## Problem to solve
Identify each line in the material below that contains the string "with" and copy those lines in full. The match is case-sensitive.

## Dataset
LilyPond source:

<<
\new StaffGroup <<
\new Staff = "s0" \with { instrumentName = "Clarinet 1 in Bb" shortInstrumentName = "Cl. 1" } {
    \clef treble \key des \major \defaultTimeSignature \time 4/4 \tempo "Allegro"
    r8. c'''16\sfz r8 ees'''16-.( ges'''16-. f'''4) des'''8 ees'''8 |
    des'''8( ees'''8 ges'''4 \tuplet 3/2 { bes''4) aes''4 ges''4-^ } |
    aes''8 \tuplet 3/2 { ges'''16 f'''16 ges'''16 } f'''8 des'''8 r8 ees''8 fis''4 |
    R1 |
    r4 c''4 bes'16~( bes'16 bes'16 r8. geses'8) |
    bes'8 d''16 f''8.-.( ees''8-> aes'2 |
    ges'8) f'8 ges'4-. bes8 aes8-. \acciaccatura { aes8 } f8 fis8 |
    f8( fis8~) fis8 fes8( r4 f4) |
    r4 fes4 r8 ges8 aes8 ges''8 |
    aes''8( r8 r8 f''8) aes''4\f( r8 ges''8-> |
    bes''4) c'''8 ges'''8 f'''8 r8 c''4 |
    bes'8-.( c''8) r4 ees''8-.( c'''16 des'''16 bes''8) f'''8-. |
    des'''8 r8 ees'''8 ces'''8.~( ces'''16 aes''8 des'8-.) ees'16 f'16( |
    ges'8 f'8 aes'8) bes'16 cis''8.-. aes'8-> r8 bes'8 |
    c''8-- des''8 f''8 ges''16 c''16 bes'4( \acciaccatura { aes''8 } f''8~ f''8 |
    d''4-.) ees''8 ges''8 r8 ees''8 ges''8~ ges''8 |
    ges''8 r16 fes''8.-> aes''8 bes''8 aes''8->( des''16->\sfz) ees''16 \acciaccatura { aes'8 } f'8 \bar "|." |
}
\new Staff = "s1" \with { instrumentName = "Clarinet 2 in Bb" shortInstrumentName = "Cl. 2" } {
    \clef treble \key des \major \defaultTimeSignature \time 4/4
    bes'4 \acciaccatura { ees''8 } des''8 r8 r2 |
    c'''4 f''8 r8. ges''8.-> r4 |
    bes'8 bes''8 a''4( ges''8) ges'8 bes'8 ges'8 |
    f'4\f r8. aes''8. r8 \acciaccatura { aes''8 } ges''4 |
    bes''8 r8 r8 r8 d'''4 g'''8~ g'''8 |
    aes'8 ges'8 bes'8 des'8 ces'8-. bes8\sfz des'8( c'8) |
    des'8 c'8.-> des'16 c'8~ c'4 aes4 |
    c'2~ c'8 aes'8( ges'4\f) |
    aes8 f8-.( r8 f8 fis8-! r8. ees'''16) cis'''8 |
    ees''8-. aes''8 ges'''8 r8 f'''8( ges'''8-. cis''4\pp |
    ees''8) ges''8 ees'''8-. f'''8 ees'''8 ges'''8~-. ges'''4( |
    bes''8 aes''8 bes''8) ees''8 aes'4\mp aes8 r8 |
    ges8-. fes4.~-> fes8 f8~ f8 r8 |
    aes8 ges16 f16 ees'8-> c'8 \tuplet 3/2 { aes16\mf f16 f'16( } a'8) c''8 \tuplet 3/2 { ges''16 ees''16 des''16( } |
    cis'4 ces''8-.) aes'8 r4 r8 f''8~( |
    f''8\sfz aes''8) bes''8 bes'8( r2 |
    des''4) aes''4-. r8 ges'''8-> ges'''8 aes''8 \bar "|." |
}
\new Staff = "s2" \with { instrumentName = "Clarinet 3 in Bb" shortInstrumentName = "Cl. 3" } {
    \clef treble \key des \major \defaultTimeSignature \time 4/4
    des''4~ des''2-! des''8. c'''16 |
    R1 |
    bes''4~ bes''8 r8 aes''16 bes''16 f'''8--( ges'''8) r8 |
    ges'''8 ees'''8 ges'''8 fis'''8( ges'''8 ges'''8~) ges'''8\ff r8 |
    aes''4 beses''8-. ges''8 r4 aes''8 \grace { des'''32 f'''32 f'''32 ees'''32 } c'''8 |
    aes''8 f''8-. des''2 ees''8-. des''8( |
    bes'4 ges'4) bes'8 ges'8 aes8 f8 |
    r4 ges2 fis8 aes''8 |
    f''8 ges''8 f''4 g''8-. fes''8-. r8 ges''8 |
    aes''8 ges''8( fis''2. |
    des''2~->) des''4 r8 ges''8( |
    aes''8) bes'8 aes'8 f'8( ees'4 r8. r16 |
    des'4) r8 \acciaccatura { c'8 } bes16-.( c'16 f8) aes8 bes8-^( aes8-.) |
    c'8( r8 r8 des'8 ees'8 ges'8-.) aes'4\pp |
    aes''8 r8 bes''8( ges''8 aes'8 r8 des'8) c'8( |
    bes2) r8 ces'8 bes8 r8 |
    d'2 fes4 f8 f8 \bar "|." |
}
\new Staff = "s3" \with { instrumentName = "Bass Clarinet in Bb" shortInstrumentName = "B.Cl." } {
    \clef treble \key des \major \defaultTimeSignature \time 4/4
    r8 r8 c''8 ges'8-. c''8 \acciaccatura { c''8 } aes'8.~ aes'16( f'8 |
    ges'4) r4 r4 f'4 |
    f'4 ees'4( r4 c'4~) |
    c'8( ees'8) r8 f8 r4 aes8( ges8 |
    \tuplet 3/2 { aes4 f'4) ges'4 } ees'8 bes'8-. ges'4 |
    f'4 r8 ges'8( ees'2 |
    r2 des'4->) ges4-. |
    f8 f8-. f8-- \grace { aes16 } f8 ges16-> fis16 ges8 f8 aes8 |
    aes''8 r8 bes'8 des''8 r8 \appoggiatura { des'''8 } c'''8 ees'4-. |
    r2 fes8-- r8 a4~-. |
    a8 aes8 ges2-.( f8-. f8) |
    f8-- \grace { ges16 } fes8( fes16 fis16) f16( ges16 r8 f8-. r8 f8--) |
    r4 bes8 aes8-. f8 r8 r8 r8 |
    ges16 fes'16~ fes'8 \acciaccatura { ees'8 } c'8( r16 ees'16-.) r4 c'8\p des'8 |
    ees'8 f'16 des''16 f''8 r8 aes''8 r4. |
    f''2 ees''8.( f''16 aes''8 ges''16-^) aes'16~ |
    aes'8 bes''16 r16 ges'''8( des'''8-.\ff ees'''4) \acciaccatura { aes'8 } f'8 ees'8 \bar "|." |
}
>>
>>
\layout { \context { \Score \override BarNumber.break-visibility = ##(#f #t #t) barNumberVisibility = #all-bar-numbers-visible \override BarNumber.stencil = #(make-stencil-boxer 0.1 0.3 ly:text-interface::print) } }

## Response to this exercise
\new Staff = "s0" \with { instrumentName = "Clarinet 1 in Bb" shortInstrumentName = "Cl. 1" } {
\new Staff = "s1" \with { instrumentName = "Clarinet 2 in Bb" shortInstrumentName = "Cl. 2" } {
\new Staff = "s2" \with { instrumentName = "Clarinet 3 in Bb" shortInstrumentName = "Cl. 3" } {
\new Staff = "s3" \with { instrumentName = "Bass Clarinet in Bb" shortInstrumentName = "B.Cl." } {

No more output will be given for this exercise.